> _EXERCISE REQUIREMENTS_:
Pictures must not appear in the copy. Reproduce exactly, and only, the lines from the one with "C4: 15uF (+12V, SIG7) -> none" through the end of the data below.
########################################
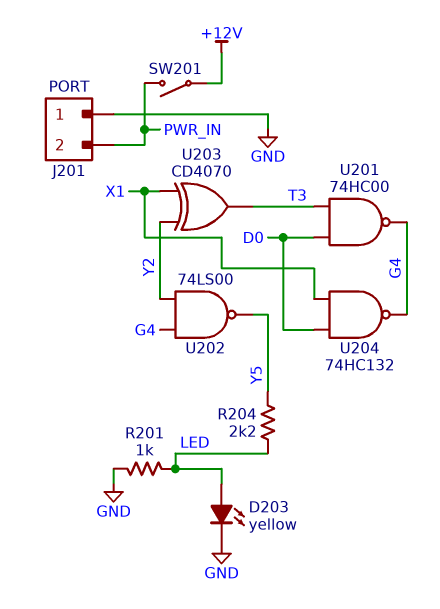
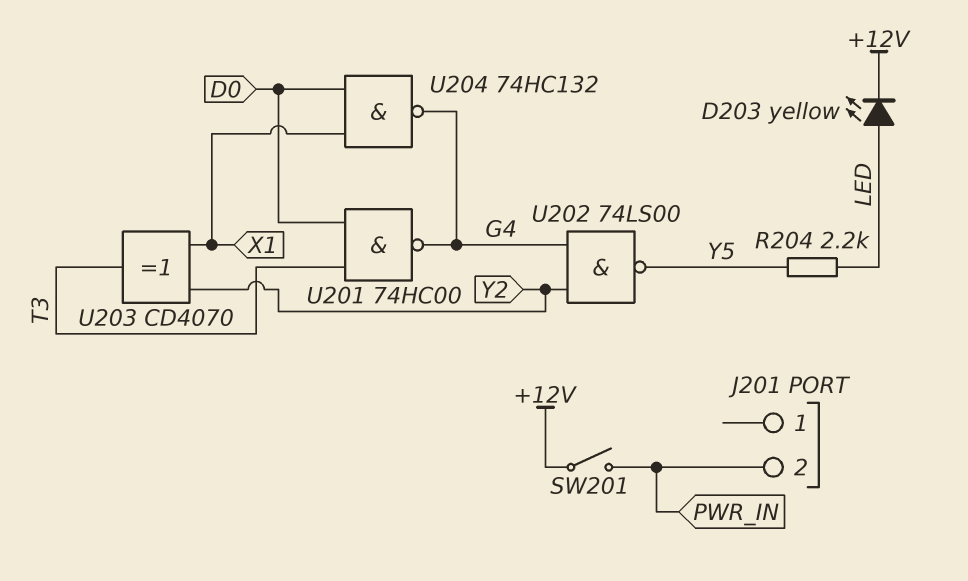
D203: LED yellow (A LED, K GND) -> LED yellow (A LED, K +12V)
J201 pin 1: GND -> none
R201: 1k (GND, LED) -> none

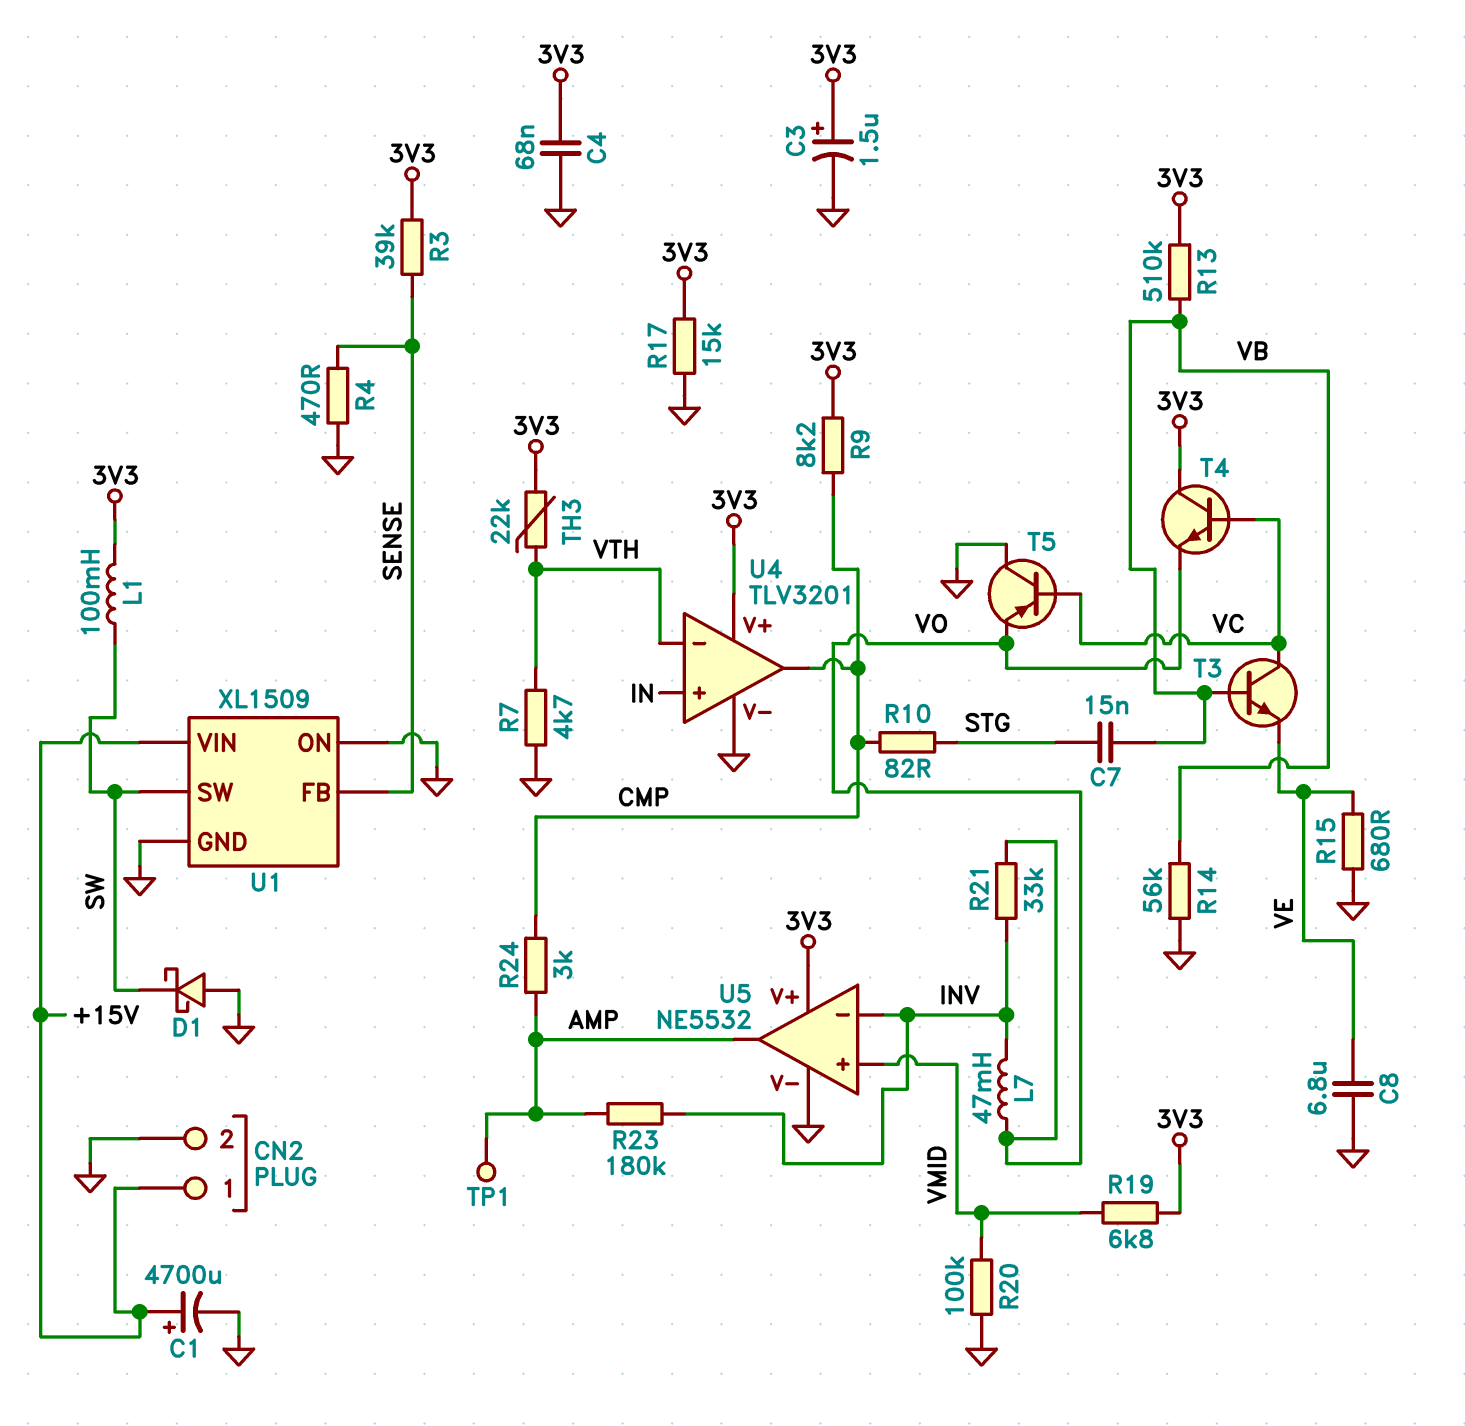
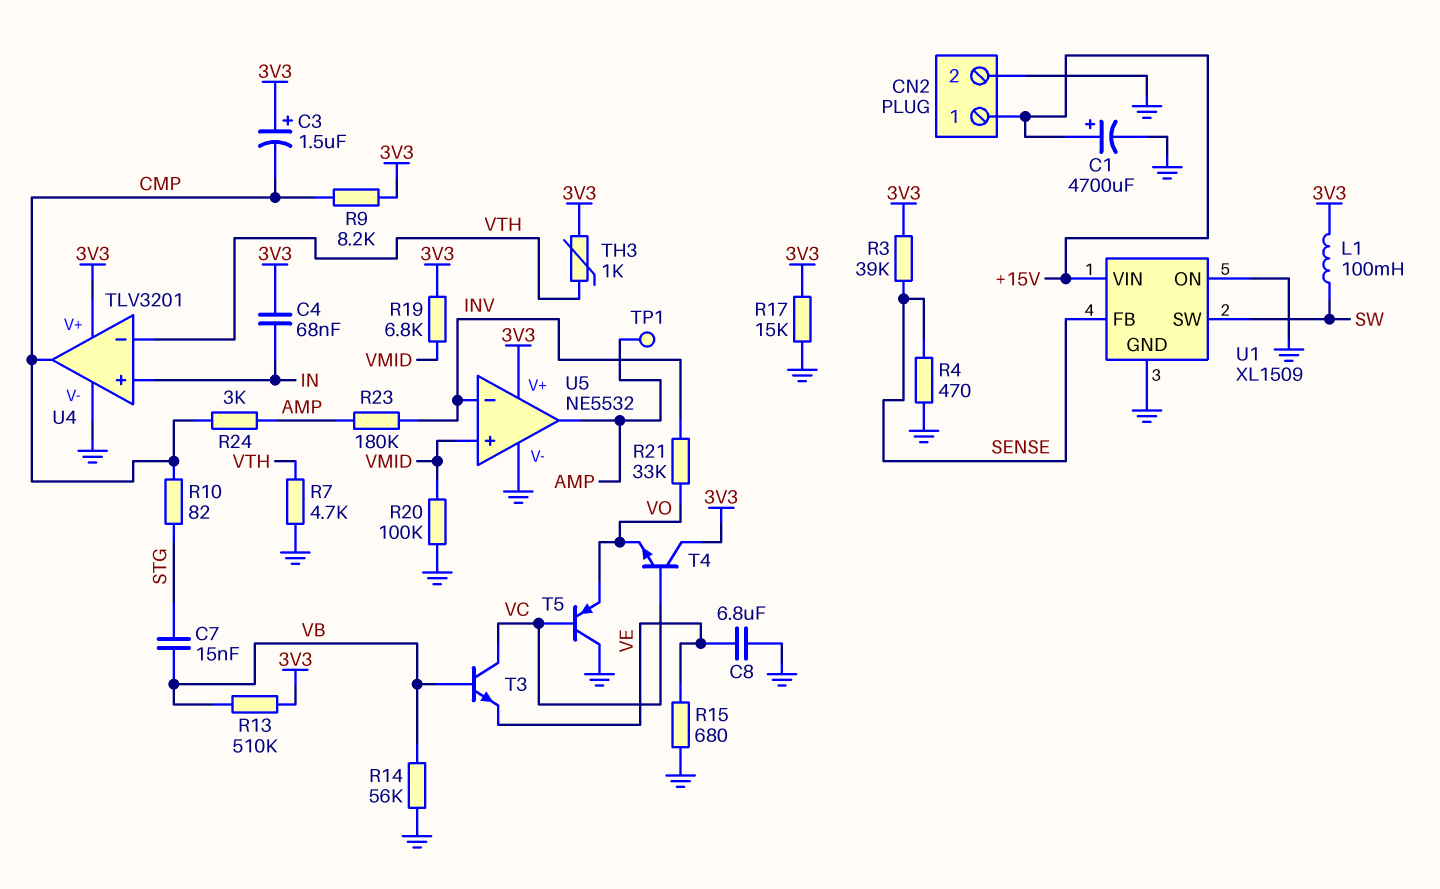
C3: 1.5uF (plus 3V3, minus GND) -> 1.5uF (plus 3V3, minus CMP)
C4: 68nF (3V3, GND) -> 68nF (3V3, IN)
D1: schottky (A GND, K SW) -> none
L7: 47mH (INV, VO) -> none
TH3: 22k (3V3, VTH) -> 1k (3V3, VTH)

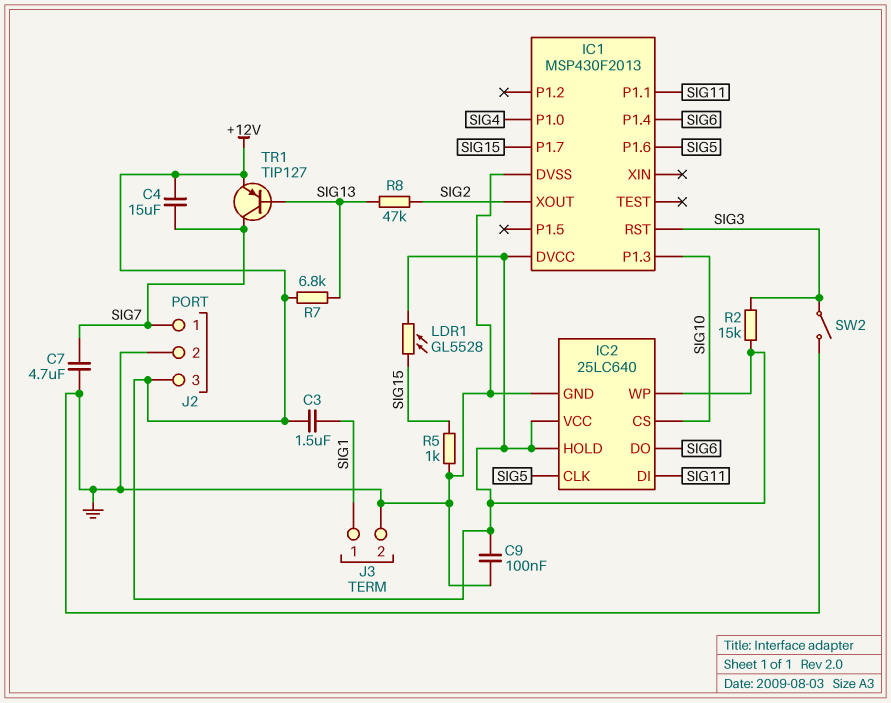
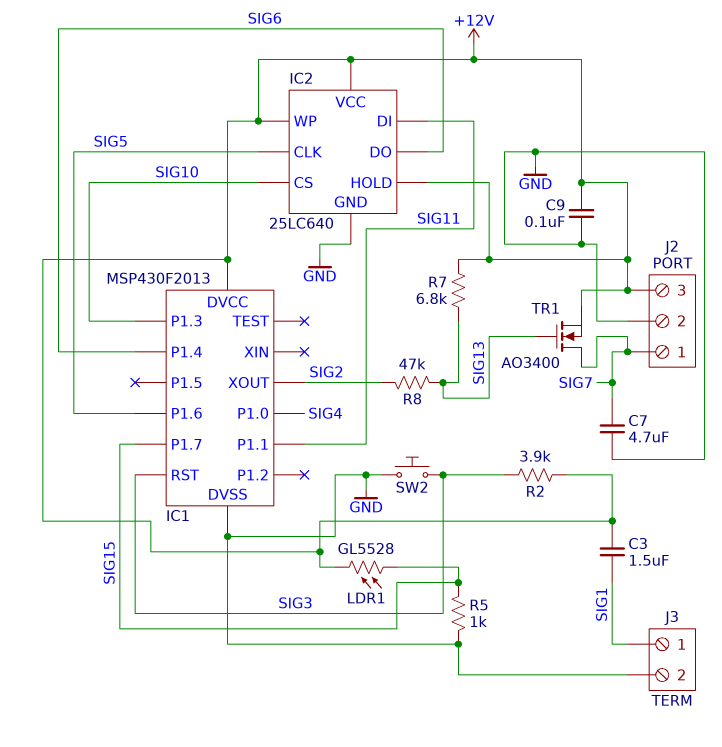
C4: 15uF (+12V, SIG7) -> none
R2: 15k (+12V, SIG3) -> 3.9k (+12V, SIG3)
SW2: switch (GND, SIG3) -> button (GND, SIG3)
TR1: PNP TIP127 (B SIG13, C SIG7, E +12V) -> NMOS AO3400 (G SIG13, D SIG7, S +12V)

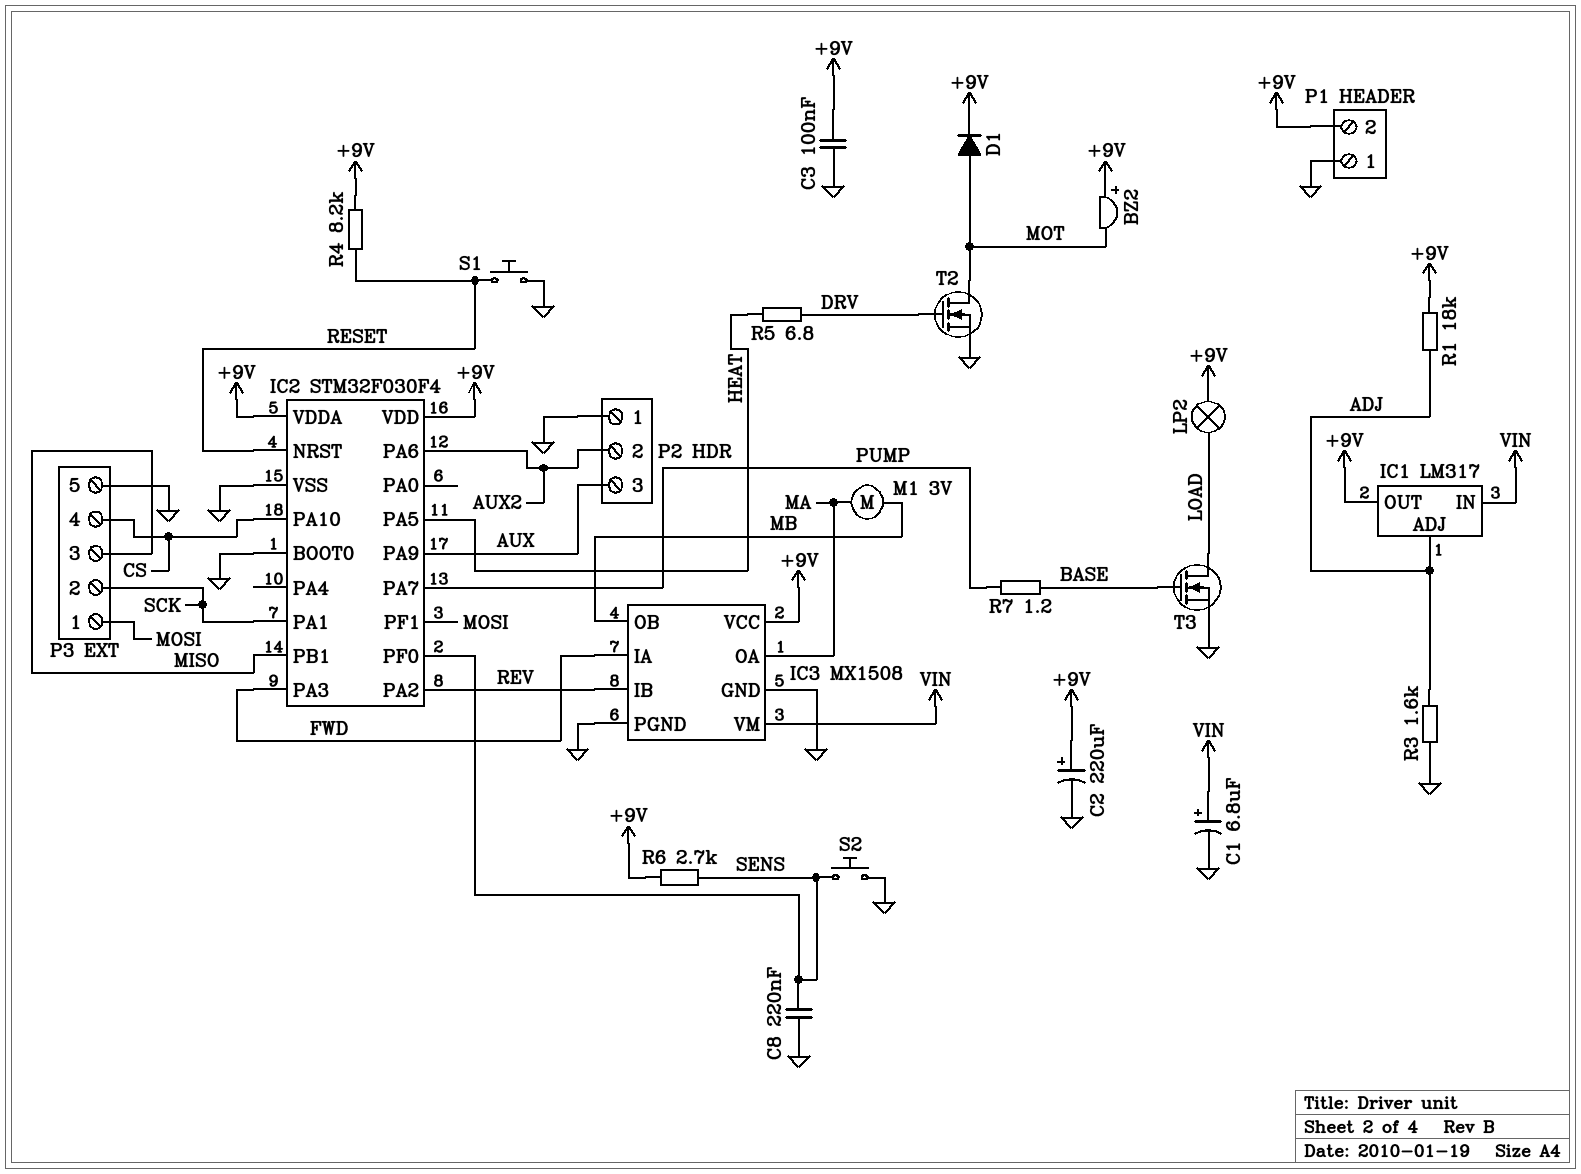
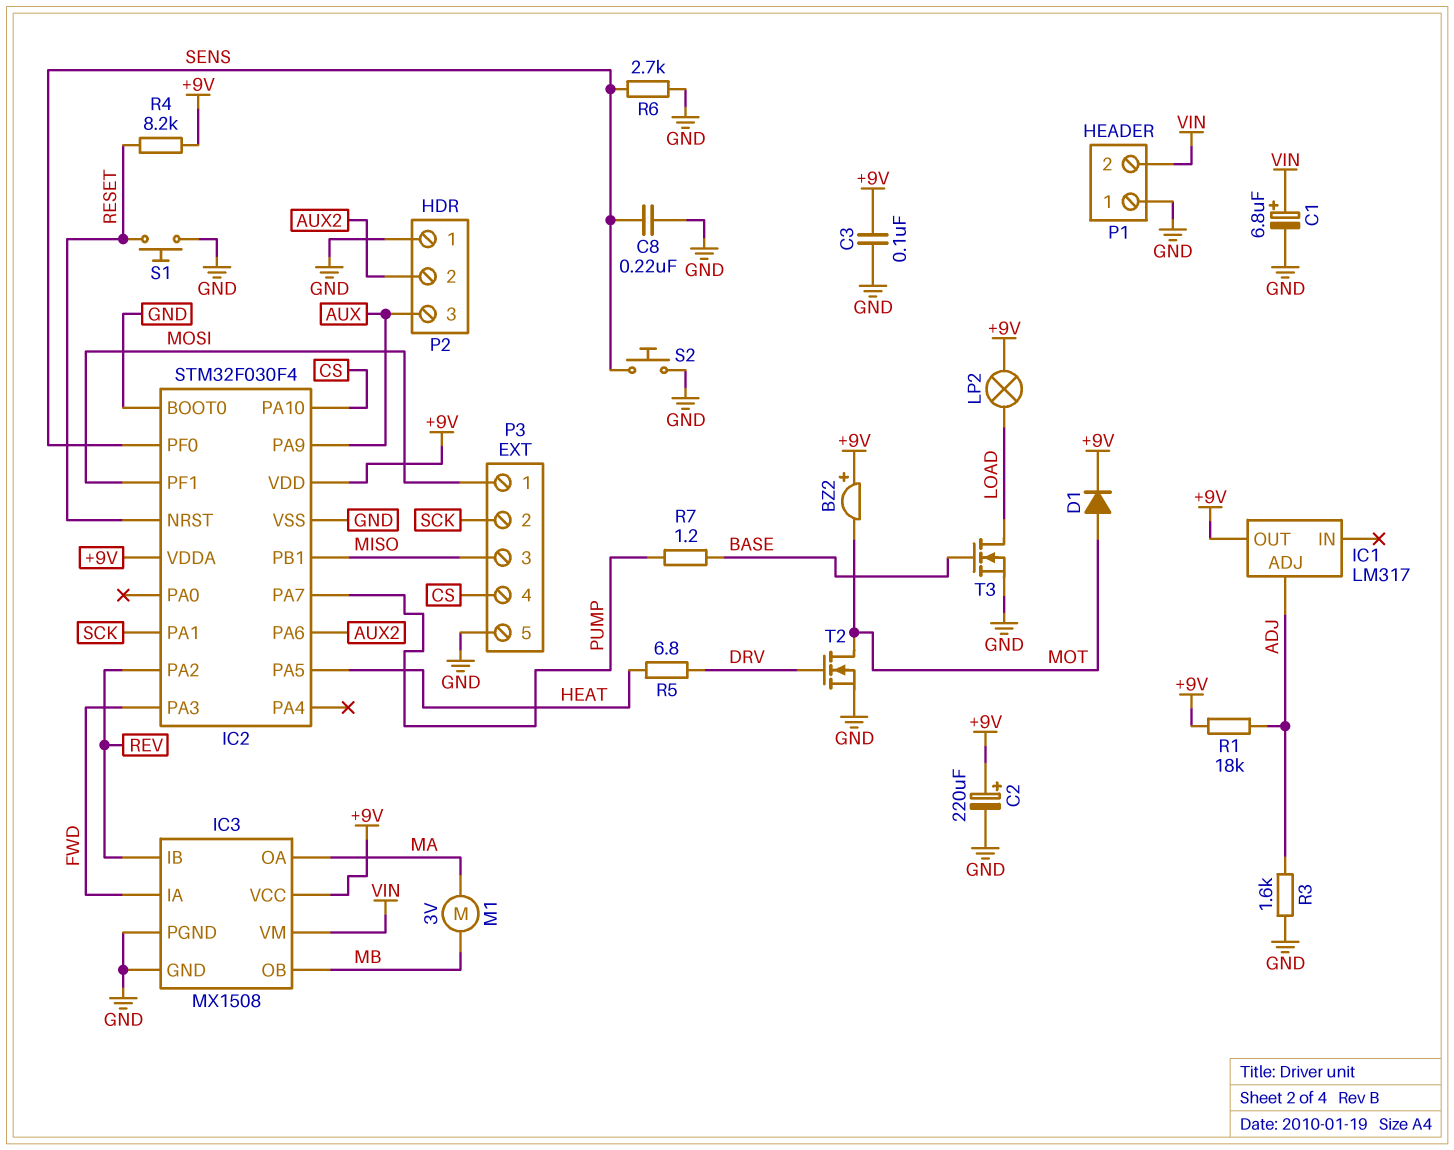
IC1 pin IN: VIN -> none
P1 pin 2: +9V -> VIN
R6: 2.7k (+9V, SENS) -> 2.7k (GND, SENS)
########################################
> _WRITTEN RESPONSE_:
C4: 15uF (+12V, SIG7) -> none
R2: 15k (+12V, SIG3) -> 3.9k (+12V, SIG3)
SW2: switch (GND, SIG3) -> button (GND, SIG3)
TR1: PNP TIP127 (B SIG13, C SIG7, E +12V) -> NMOS AO3400 (G SIG13, D SIG7, S +12V)

IC1 pin IN: VIN -> none
P1 pin 2: +9V -> VIN
R6: 2.7k (+9V, SENS) -> 2.7k (GND, SENS)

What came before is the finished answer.